PROBLEM TO SOLVE: Repeat exactly the lines beginning at the one that contains "black rocket [402,261,452,336]" and running to the end of the material. Omit the pictures.

LISTED RECORDS:
┏━━
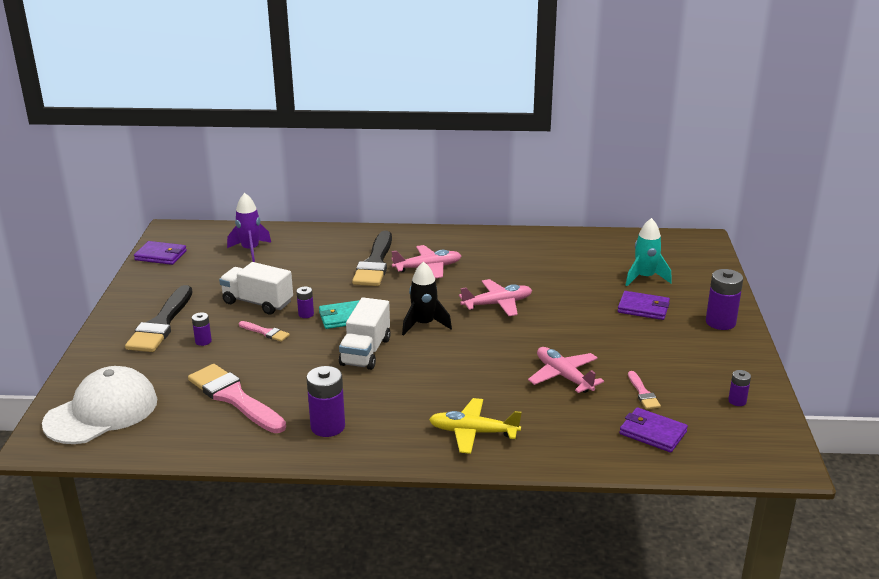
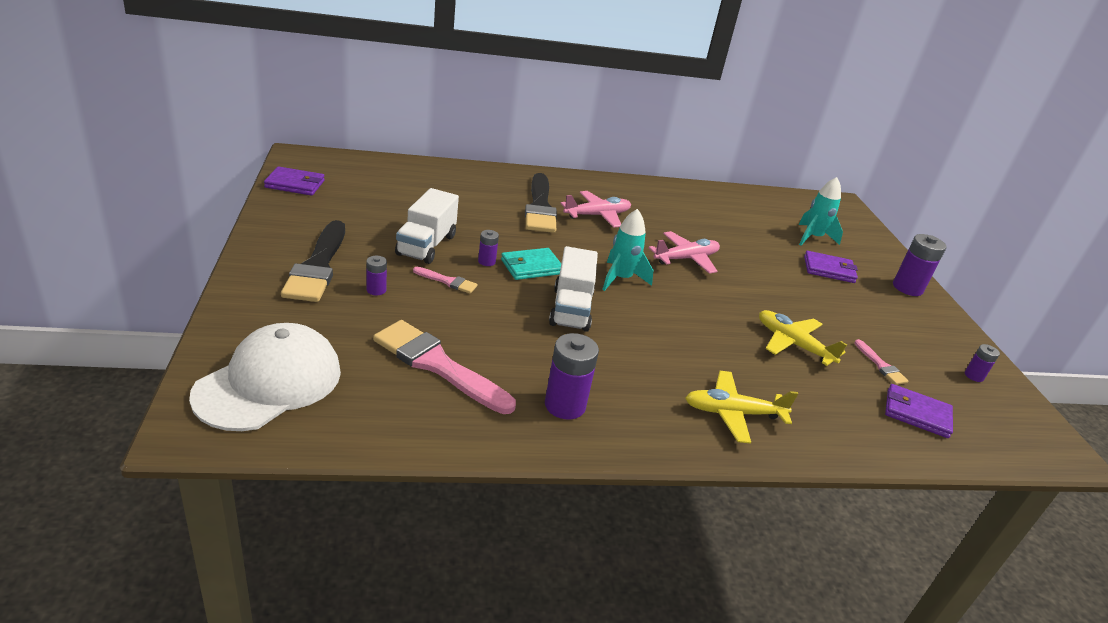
camera: 15 degrees left, 5 degrees up
white truck [219,262,293,314] -> white truck turned 90 degrees counterclockwise [395,188,459,264]
purple rocket [227,193,271,262] -> none
black rocket [402,261,452,336] -> turquoise rocket [602,209,653,291]
pink plane [528,347,604,393] -> yellow plane [759,310,847,366]

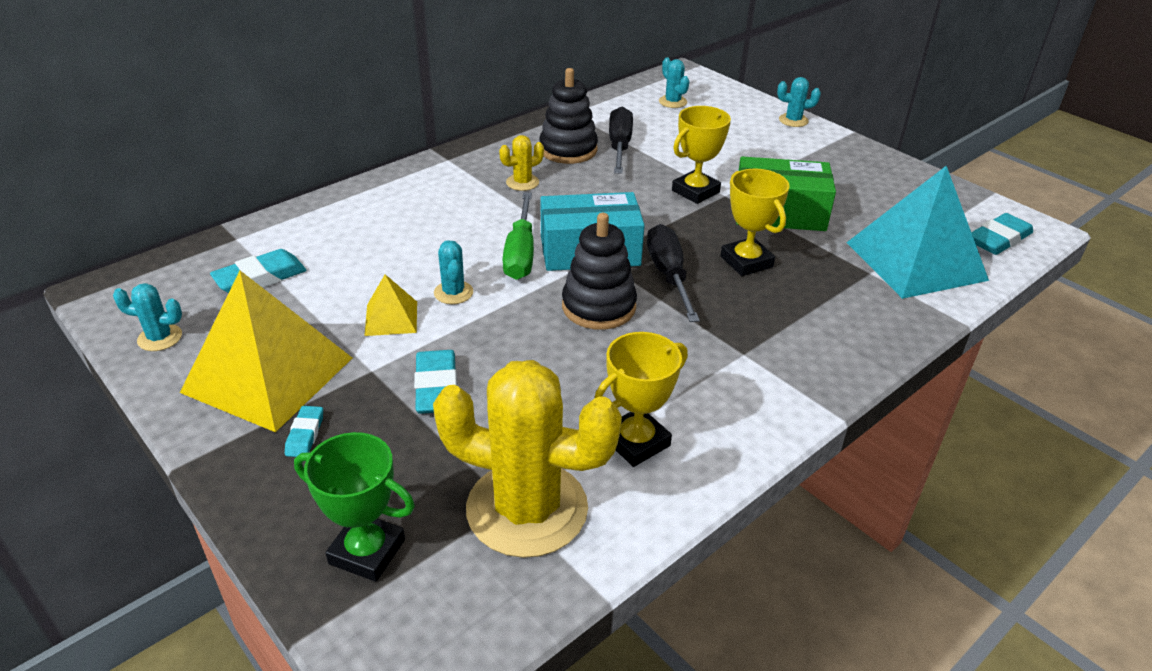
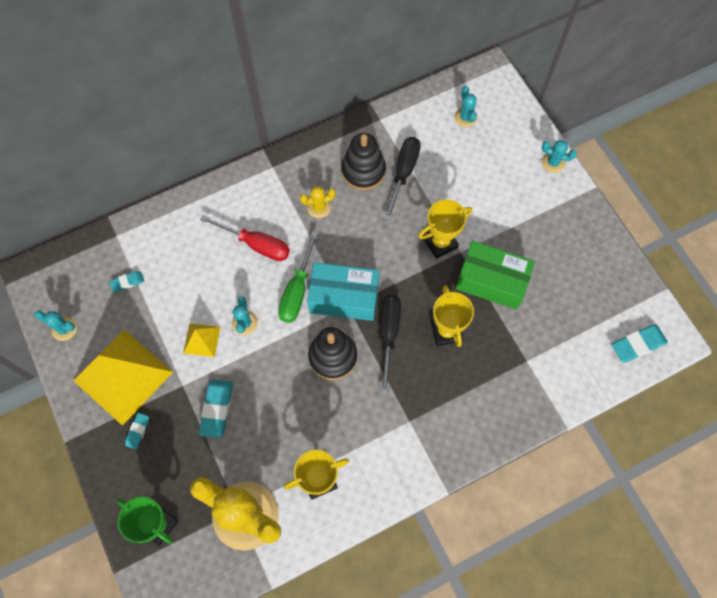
camera: 15 degrees right, 30 degrees up
turquoise eraser [210,249,306,293] -> turquoise eraser [109,271,144,291], size x0.57
turquoise pyramid [846,165,989,299] -> none
none -> red screwdriver [200,215,290,261]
┗━━
RESULT FOR THIS EXERCISE:
black rocket [402,261,452,336] -> turquoise rocket [602,209,653,291]
pink plane [528,347,604,393] -> yellow plane [759,310,847,366]

camera: 15 degrees right, 30 degrees up
turquoise eraser [210,249,306,293] -> turquoise eraser [109,271,144,291], size x0.57
turquoise pyramid [846,165,989,299] -> none
none -> red screwdriver [200,215,290,261]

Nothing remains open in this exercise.